What is expected. Please output the section of the listing below that opens with the line containing "purple nut: 11 -> 12" and closes with the line containing "yellow carrot: 13 -> 9", exactly and with nothing else.

Exercise material.

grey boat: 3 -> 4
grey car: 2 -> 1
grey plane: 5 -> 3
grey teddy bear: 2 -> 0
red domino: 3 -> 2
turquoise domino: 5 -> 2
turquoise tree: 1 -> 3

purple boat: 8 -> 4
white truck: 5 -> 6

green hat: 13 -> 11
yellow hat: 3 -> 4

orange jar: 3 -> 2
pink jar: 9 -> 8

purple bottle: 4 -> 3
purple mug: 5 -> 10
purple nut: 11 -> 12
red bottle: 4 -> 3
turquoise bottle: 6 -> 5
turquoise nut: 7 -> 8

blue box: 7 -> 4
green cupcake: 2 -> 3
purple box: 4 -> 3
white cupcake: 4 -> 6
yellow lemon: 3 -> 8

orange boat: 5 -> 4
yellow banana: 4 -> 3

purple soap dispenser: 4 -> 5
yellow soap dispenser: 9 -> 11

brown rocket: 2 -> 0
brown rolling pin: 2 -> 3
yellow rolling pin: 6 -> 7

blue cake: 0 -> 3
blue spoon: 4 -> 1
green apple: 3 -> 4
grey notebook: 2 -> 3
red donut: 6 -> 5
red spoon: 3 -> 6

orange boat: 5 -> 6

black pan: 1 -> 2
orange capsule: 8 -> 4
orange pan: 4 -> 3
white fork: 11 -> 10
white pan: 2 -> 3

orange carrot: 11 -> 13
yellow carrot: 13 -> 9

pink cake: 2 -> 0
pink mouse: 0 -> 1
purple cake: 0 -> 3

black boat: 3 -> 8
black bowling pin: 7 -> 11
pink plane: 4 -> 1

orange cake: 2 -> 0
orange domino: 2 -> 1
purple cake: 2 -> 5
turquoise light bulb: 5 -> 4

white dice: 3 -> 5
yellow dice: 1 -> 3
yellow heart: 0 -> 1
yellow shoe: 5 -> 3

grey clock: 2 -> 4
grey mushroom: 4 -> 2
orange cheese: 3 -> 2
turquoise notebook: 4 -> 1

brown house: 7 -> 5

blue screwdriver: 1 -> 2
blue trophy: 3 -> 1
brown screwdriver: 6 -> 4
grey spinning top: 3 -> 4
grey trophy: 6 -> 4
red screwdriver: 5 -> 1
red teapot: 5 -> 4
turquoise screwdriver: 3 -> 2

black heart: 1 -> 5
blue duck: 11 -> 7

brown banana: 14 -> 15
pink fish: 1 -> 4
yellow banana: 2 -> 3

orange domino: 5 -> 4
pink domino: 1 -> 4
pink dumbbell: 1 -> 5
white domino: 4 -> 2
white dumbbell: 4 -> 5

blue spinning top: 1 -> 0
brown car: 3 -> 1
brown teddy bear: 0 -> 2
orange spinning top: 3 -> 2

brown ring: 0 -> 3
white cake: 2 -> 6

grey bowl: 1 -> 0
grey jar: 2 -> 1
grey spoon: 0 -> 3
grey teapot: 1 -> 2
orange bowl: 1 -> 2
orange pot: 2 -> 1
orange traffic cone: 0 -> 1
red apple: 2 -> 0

Response to the exercise.
purple nut: 11 -> 12
red bottle: 4 -> 3
turquoise bottle: 6 -> 5
turquoise nut: 7 -> 8

blue box: 7 -> 4
green cupcake: 2 -> 3
purple box: 4 -> 3
white cupcake: 4 -> 6
yellow lemon: 3 -> 8

orange boat: 5 -> 4
yellow banana: 4 -> 3

purple soap dispenser: 4 -> 5
yellow soap dispenser: 9 -> 11

brown rocket: 2 -> 0
brown rolling pin: 2 -> 3
yellow rolling pin: 6 -> 7

blue cake: 0 -> 3
blue spoon: 4 -> 1
green apple: 3 -> 4
grey notebook: 2 -> 3
red donut: 6 -> 5
red spoon: 3 -> 6

orange boat: 5 -> 6

black pan: 1 -> 2
orange capsule: 8 -> 4
orange pan: 4 -> 3
white fork: 11 -> 10
white pan: 2 -> 3

orange carrot: 11 -> 13
yellow carrot: 13 -> 9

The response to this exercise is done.